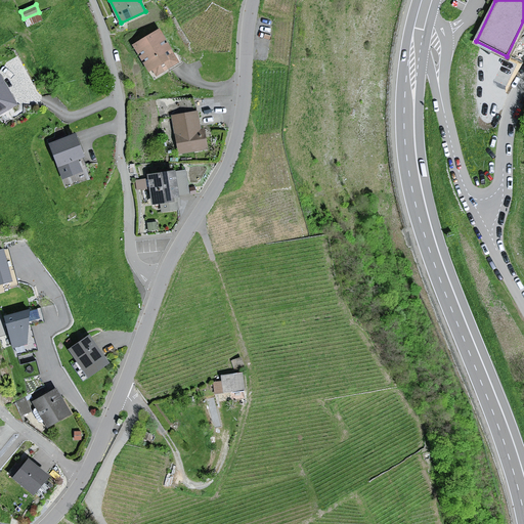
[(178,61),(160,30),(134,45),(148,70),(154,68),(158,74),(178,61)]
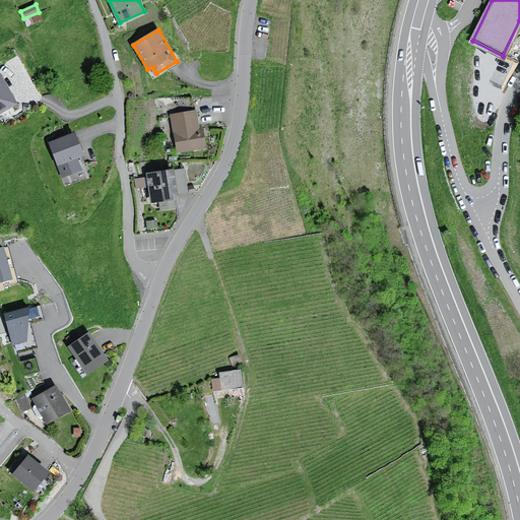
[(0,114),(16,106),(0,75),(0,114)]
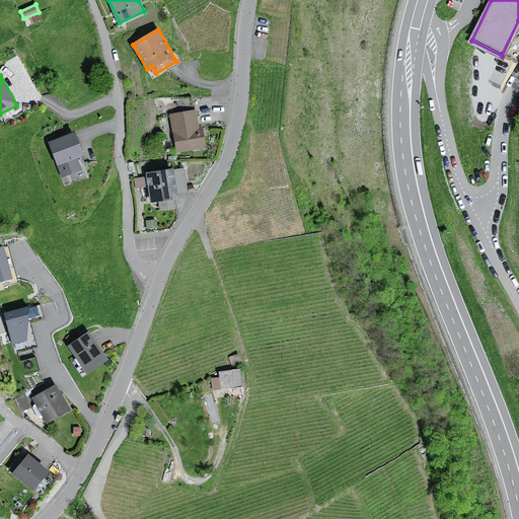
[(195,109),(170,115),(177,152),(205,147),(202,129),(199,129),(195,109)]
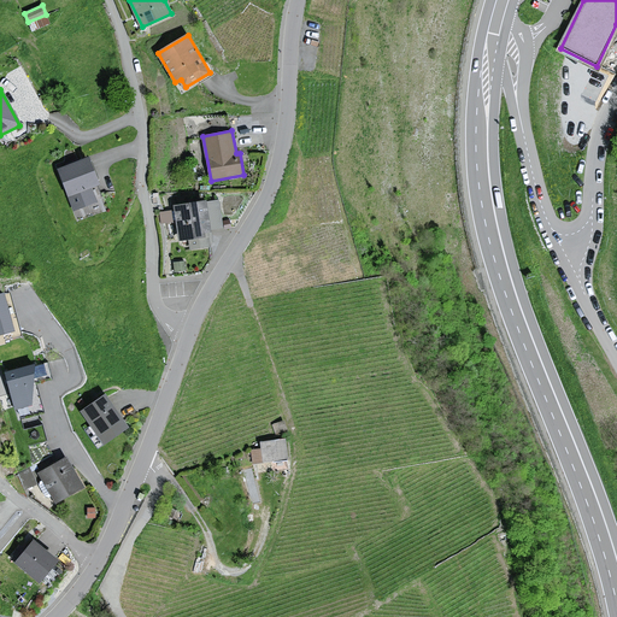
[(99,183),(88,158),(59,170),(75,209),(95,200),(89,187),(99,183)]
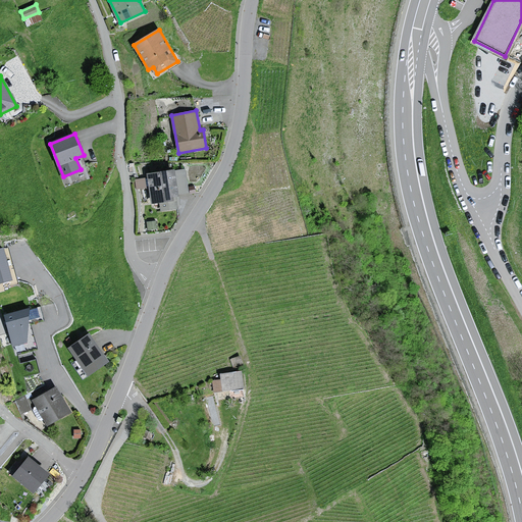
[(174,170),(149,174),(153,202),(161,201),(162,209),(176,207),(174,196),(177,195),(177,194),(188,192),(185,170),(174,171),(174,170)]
---
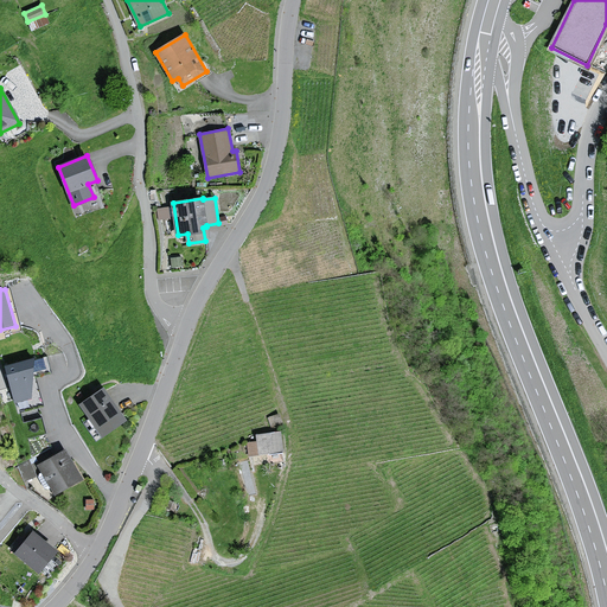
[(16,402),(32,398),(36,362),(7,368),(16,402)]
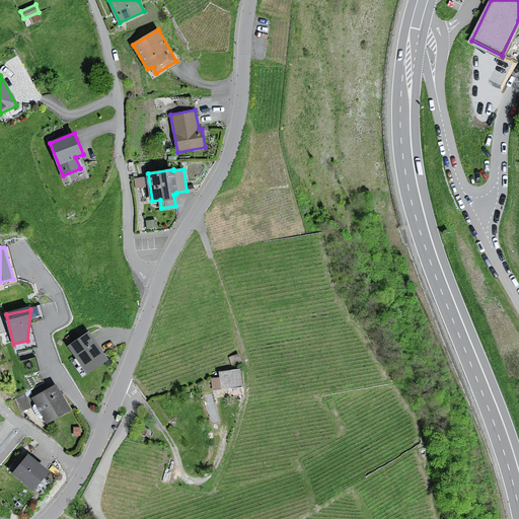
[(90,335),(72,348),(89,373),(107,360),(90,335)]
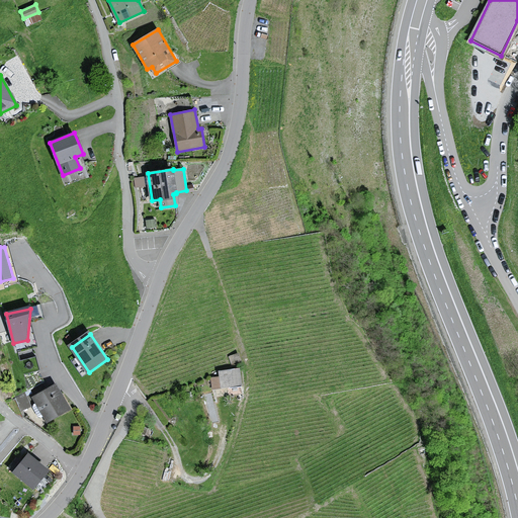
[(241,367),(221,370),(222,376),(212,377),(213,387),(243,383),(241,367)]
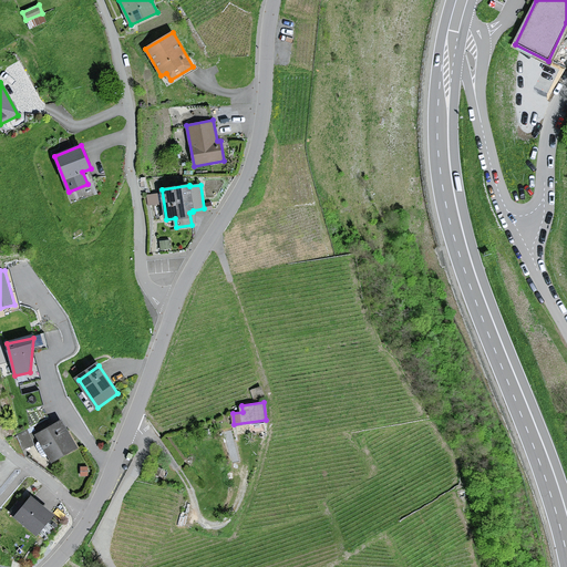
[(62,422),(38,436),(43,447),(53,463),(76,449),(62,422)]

### WORK REQUIRED
Up in the listing, locate the line with "[(90,335),(72,348),(89,373),(107,360),(90,335)]"; print it and every line after it down to the line with "[(62,422),(38,436),(43,447),(53,463),(76,449),(62,422)]", which is included too. Skip the pictures.

### OUTPUT OF THE TASK
[(90,335),(72,348),(89,373),(107,360),(90,335)]
[(241,367),(221,370),(222,376),(212,377),(213,387),(243,383),(241,367)]
[(62,422),(38,436),(43,447),(53,463),(76,449),(62,422)]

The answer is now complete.